Top of MATERIAL FOR THE TASK

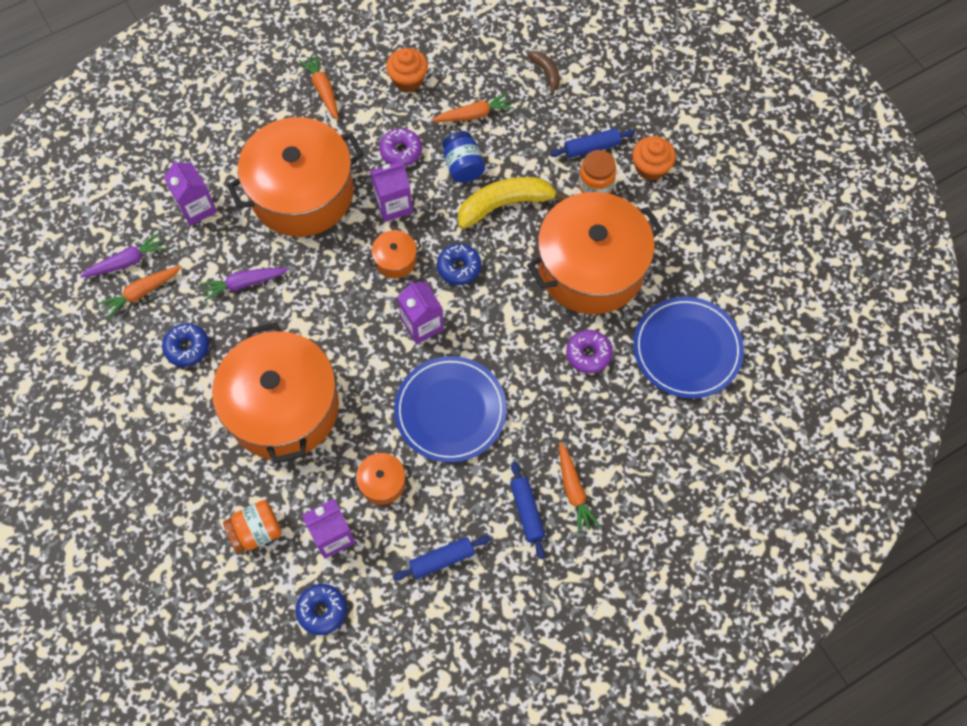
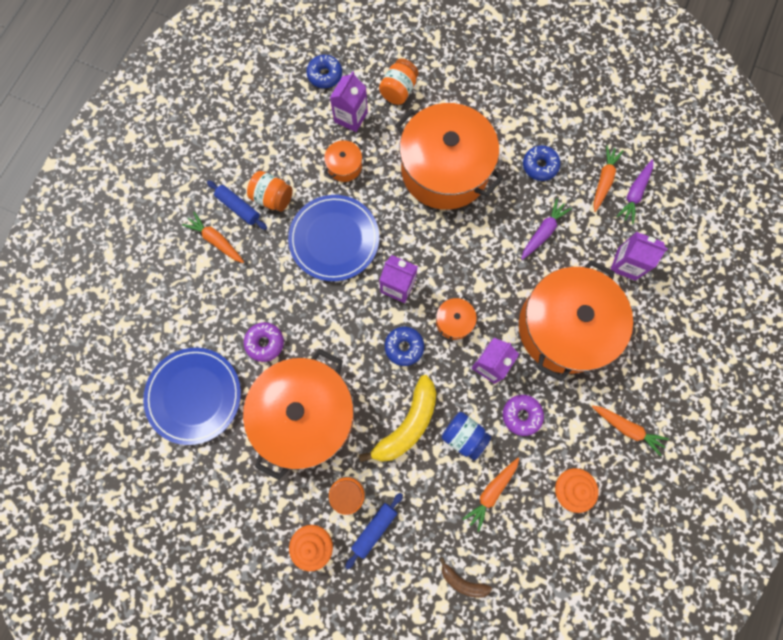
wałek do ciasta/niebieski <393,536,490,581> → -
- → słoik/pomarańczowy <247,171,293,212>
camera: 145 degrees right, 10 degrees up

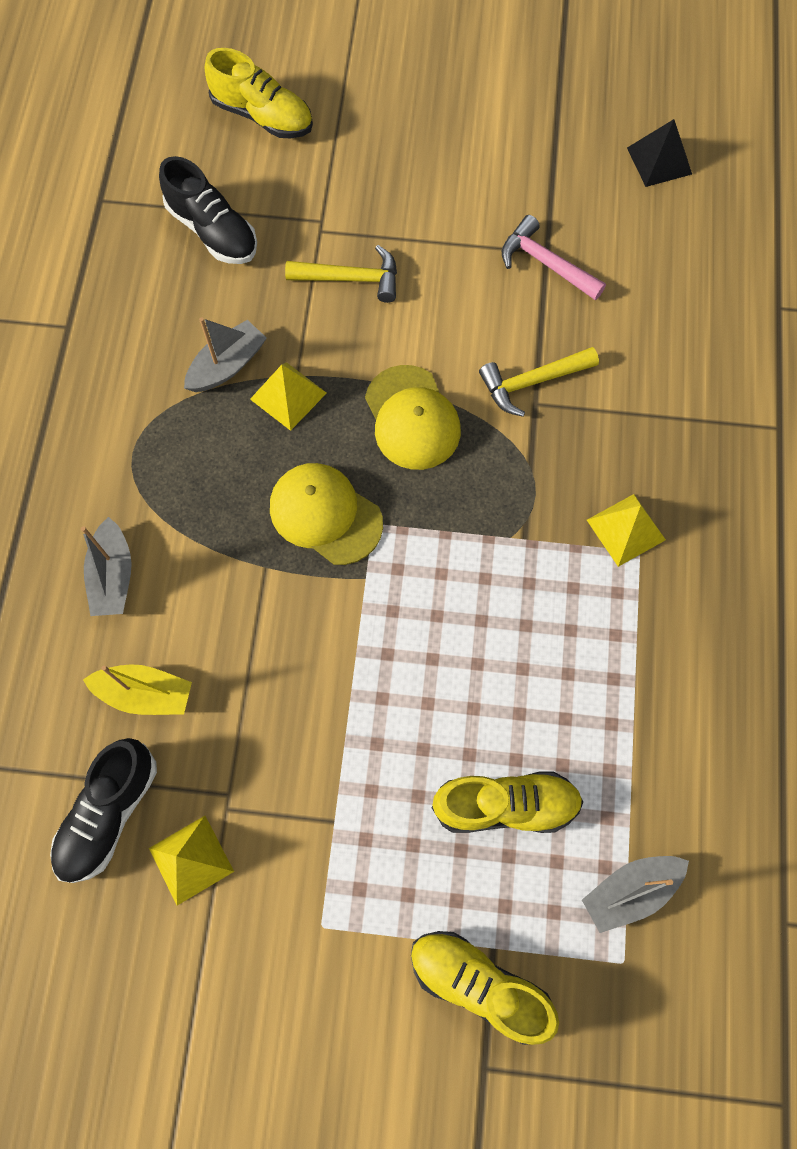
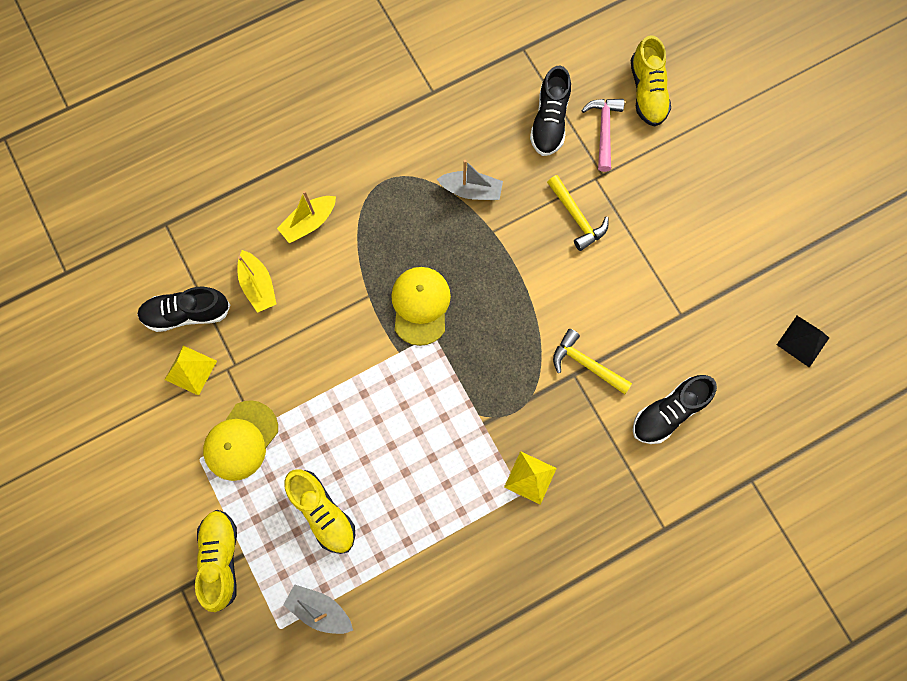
młotek/różowy <502,215,606,300> → młotek/różowy <581,99,624,172>, moved
piramida/żółty <250,362,327,431> → -
czapka/żółty <365,365,461,470> → czapka/żółty <203,400,278,481>, moved
łódka/szary <81,517,132,616> → łódka/żółty <277,191,336,243>
- → but/czarny <633,375,717,444>
camera: 55 degrees right, 5 degrees up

Bottom of MATERIAL FOR THE TASK

_INSTRUCTIONS TO FOLLOW_.
In your copy, include every record word for word but no pictures.

_ANSWER TO THIS EXERCISE_.
wałek do ciasta/niebieski <393,536,490,581> → -
- → słoik/pomarańczowy <247,171,293,212>
camera: 145 degrees right, 10 degrees up

młotek/różowy <502,215,606,300> → młotek/różowy <581,99,624,172>, moved
piramida/żółty <250,362,327,431> → -
czapka/żółty <365,365,461,470> → czapka/żółty <203,400,278,481>, moved
łódka/szary <81,517,132,616> → łódka/żółty <277,191,336,243>
- → but/czarny <633,375,717,444>
camera: 55 degrees right, 5 degrees up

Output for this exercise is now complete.